_TASK PROMPT_.
Below are the entries; give again exactly the lines from the one mentioning "D2: LED yellow" through the one mentioning "R108: 27k (GND, SENS) -> 4.7k (GND, SENS)", inclusive.

───── EXERCISE INPUT

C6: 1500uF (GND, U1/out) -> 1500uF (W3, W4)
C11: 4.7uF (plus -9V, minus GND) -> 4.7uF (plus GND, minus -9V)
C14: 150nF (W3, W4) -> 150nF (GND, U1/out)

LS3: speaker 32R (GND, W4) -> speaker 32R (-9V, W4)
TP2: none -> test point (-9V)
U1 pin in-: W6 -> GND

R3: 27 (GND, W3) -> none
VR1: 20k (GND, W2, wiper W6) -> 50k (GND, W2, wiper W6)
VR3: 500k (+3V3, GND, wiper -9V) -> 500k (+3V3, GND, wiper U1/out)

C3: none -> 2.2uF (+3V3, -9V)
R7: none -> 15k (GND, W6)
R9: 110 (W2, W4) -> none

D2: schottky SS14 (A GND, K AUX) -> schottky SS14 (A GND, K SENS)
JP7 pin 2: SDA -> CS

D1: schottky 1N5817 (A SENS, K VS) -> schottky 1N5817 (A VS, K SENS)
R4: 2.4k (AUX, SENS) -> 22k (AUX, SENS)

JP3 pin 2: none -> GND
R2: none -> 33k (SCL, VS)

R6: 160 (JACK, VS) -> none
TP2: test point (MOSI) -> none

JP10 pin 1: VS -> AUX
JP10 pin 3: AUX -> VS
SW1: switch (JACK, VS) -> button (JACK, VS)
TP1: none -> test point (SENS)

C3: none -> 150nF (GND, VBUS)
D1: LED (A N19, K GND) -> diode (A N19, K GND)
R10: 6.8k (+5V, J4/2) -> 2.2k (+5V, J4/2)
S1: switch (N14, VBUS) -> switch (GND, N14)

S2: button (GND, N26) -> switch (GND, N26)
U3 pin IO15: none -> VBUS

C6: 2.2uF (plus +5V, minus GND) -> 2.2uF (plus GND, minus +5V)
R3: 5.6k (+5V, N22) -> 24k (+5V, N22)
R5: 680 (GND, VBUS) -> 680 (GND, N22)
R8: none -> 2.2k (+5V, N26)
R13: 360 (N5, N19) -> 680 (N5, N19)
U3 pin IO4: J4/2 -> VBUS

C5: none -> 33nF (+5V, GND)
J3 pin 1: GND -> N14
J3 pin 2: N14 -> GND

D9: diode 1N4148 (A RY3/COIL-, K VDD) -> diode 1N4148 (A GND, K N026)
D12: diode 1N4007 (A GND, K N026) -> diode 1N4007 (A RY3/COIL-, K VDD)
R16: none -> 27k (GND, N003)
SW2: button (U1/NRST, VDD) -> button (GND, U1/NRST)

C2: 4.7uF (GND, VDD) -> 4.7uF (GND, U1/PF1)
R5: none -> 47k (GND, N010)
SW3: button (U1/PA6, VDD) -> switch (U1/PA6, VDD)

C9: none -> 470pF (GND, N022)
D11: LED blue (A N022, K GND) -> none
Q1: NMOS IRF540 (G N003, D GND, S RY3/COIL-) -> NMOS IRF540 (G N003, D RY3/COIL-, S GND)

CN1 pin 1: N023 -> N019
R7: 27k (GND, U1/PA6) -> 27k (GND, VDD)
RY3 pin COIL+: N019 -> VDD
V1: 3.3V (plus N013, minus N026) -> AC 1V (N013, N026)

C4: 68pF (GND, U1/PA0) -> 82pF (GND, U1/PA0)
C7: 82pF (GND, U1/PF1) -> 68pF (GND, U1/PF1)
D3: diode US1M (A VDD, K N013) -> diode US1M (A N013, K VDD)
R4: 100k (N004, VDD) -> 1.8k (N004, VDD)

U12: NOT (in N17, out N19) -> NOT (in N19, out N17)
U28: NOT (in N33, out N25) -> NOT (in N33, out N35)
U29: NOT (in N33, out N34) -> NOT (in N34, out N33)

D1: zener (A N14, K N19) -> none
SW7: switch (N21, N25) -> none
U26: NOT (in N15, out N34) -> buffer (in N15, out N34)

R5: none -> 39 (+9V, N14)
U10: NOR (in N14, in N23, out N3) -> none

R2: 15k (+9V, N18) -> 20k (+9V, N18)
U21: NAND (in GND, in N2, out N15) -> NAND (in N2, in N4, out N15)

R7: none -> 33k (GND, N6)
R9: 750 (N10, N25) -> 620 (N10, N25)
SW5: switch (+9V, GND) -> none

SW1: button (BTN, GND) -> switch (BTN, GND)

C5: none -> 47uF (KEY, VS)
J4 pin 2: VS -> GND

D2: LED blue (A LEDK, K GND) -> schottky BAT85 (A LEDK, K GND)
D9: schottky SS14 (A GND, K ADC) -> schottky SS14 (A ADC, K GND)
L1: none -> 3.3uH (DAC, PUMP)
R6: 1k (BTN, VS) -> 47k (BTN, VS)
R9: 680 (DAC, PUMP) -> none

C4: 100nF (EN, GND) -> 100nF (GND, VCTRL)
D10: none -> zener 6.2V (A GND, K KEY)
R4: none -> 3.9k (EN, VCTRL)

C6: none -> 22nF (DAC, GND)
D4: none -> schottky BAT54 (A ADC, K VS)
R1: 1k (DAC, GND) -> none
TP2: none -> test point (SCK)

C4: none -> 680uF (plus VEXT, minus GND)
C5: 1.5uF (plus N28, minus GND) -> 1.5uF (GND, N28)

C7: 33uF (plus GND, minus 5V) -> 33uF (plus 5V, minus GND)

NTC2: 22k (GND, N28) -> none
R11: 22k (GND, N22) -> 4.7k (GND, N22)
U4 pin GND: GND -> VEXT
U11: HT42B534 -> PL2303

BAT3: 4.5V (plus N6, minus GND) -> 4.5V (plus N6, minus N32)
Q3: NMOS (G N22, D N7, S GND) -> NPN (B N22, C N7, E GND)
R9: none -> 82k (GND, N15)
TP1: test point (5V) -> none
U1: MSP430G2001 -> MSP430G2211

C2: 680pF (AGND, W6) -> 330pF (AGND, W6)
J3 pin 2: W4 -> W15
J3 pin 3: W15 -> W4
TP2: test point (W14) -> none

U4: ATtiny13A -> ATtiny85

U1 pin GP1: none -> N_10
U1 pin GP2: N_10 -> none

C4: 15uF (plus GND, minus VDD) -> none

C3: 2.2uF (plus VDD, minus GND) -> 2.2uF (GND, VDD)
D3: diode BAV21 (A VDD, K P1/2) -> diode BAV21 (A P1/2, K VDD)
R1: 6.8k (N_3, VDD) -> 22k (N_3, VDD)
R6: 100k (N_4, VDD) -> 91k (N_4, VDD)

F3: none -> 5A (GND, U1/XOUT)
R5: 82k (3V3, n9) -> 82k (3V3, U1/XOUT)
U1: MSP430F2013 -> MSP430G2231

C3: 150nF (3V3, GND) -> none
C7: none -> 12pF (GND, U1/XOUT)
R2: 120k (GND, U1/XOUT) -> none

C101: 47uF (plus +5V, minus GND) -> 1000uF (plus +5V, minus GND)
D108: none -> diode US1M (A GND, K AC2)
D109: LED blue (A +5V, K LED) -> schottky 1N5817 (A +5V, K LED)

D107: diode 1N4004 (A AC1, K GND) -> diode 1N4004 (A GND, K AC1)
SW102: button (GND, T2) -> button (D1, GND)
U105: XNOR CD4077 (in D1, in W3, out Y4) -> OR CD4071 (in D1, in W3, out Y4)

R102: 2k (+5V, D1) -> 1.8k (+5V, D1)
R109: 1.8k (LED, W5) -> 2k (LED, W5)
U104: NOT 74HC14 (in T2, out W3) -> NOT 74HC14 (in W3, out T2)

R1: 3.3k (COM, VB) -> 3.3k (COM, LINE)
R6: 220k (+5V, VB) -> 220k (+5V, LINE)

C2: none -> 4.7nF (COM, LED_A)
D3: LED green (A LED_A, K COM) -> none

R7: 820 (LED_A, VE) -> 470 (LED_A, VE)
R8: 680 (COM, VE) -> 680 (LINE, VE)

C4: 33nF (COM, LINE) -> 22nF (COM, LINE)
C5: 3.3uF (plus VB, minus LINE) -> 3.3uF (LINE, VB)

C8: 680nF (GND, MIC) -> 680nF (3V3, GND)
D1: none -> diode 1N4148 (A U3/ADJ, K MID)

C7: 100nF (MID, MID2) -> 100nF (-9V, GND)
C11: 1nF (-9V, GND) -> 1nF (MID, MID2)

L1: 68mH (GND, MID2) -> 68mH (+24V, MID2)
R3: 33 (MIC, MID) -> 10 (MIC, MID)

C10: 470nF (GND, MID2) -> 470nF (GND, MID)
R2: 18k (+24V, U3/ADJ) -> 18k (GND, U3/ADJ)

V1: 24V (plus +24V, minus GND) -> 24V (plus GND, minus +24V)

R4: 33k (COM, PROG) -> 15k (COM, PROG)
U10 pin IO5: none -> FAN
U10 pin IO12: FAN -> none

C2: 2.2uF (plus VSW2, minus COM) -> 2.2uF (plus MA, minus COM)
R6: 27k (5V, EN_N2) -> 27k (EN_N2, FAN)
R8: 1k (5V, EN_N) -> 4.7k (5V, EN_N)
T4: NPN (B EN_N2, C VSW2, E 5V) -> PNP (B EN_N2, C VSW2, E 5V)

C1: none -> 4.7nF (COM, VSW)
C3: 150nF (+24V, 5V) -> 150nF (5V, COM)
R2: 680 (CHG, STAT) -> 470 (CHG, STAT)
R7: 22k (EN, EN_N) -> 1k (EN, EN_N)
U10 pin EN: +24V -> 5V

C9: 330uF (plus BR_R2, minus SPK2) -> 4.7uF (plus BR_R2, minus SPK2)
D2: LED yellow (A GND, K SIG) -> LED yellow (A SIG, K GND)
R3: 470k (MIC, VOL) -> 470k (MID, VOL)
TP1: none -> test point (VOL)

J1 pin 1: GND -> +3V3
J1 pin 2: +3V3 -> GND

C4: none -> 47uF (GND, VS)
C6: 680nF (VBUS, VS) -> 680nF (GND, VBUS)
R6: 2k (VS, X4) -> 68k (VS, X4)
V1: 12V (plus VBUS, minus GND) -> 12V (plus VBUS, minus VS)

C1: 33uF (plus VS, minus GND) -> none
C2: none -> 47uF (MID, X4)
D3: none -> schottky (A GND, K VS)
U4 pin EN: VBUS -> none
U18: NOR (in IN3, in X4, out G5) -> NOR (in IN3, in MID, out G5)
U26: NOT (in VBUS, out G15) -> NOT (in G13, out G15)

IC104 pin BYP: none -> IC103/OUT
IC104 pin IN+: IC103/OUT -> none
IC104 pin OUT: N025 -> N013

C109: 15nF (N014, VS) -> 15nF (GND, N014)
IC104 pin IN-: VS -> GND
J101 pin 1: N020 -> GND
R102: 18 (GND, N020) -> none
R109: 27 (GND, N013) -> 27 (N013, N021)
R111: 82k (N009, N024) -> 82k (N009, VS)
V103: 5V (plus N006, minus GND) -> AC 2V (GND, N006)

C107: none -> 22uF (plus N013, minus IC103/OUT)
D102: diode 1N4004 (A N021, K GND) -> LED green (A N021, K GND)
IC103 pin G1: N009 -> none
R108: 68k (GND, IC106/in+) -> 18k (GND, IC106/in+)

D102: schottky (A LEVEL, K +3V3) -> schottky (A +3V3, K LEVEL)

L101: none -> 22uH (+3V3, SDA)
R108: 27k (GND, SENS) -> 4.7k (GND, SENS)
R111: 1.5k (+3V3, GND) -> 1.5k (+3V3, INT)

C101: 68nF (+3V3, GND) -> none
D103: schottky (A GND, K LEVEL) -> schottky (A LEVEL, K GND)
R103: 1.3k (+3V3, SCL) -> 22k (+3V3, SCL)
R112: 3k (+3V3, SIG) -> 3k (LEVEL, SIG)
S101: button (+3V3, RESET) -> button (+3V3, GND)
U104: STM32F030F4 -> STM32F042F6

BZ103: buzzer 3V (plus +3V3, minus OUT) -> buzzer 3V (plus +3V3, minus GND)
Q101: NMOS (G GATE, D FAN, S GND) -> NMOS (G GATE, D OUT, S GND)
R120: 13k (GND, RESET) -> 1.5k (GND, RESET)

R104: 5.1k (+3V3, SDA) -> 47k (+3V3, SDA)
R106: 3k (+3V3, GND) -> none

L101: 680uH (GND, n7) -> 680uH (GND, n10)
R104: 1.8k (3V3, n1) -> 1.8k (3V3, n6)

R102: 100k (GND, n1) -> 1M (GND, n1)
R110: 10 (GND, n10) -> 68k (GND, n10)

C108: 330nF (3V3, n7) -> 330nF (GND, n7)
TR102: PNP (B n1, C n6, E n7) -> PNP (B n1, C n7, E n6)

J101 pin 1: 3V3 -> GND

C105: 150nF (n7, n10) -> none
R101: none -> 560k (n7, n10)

──────────

_RESPONSE TO THIS TASK_.
D2: LED yellow (A GND, K SIG) -> LED yellow (A SIG, K GND)
R3: 470k (MIC, VOL) -> 470k (MID, VOL)
TP1: none -> test point (VOL)

J1 pin 1: GND -> +3V3
J1 pin 2: +3V3 -> GND

C4: none -> 47uF (GND, VS)
C6: 680nF (VBUS, VS) -> 680nF (GND, VBUS)
R6: 2k (VS, X4) -> 68k (VS, X4)
V1: 12V (plus VBUS, minus GND) -> 12V (plus VBUS, minus VS)

C1: 33uF (plus VS, minus GND) -> none
C2: none -> 47uF (MID, X4)
D3: none -> schottky (A GND, K VS)
U4 pin EN: VBUS -> none
U18: NOR (in IN3, in X4, out G5) -> NOR (in IN3, in MID, out G5)
U26: NOT (in VBUS, out G15) -> NOT (in G13, out G15)

IC104 pin BYP: none -> IC103/OUT
IC104 pin IN+: IC103/OUT -> none
IC104 pin OUT: N025 -> N013

C109: 15nF (N014, VS) -> 15nF (GND, N014)
IC104 pin IN-: VS -> GND
J101 pin 1: N020 -> GND
R102: 18 (GND, N020) -> none
R109: 27 (GND, N013) -> 27 (N013, N021)
R111: 82k (N009, N024) -> 82k (N009, VS)
V103: 5V (plus N006, minus GND) -> AC 2V (GND, N006)

C107: none -> 22uF (plus N013, minus IC103/OUT)
D102: diode 1N4004 (A N021, K GND) -> LED green (A N021, K GND)
IC103 pin G1: N009 -> none
R108: 68k (GND, IC106/in+) -> 18k (GND, IC106/in+)

D102: schottky (A LEVEL, K +3V3) -> schottky (A +3V3, K LEVEL)

L101: none -> 22uH (+3V3, SDA)
R108: 27k (GND, SENS) -> 4.7k (GND, SENS)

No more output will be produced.